Stored records:

++++

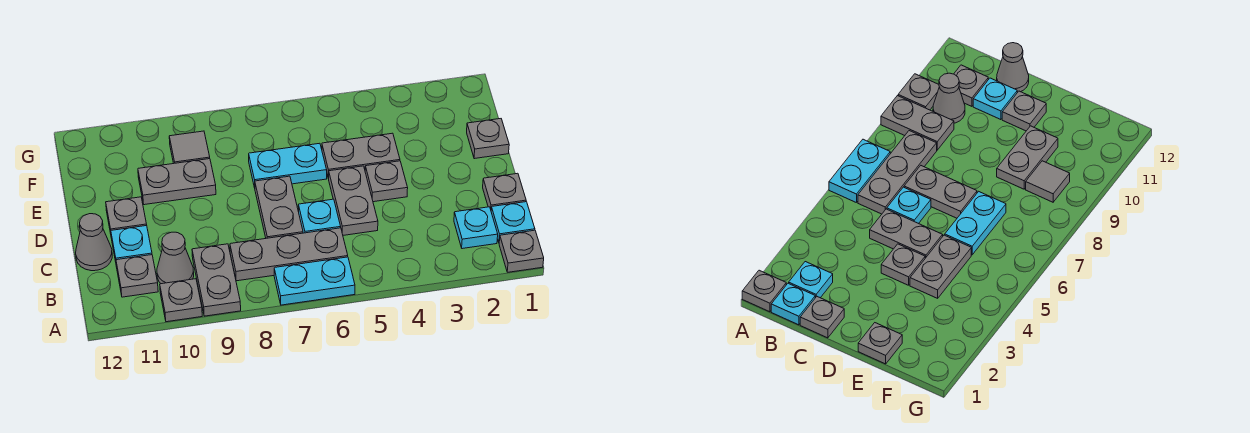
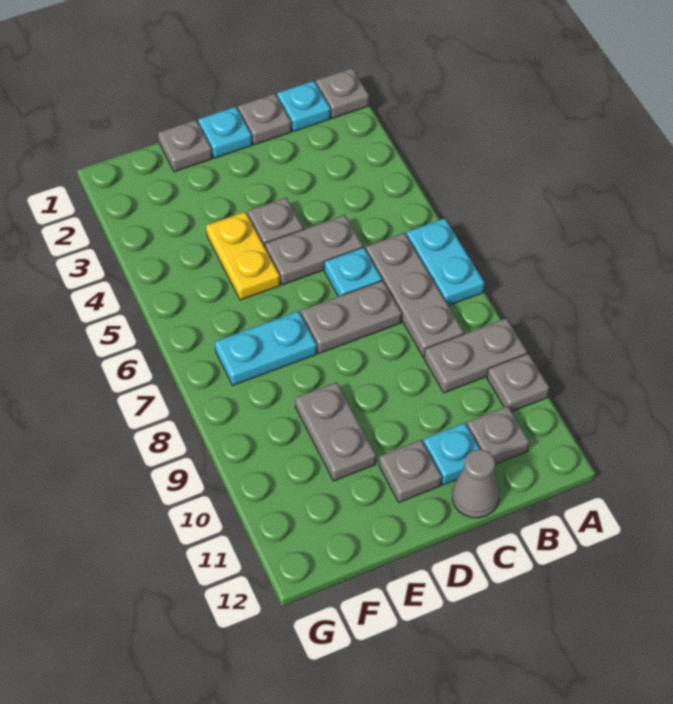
cyan plate B2 level 1 -> cyan plate D1 level 1
grey cone B10 level 1 -> none
grey plate E4:E5 level 1 -> yellow plate E4:E5 level 1
cyan plate E6:E7 level 1 -> cyan plate E7:F7 level 1
grey tile F9 level 1 -> none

++++

_Directions_: Please return exactly the lines that run from the line with "grey cone B10 level 1 -> none" through the end of the records above, both included, and nothing more.

_The answer_:
grey cone B10 level 1 -> none
grey plate E4:E5 level 1 -> yellow plate E4:E5 level 1
cyan plate E6:E7 level 1 -> cyan plate E7:F7 level 1
grey tile F9 level 1 -> none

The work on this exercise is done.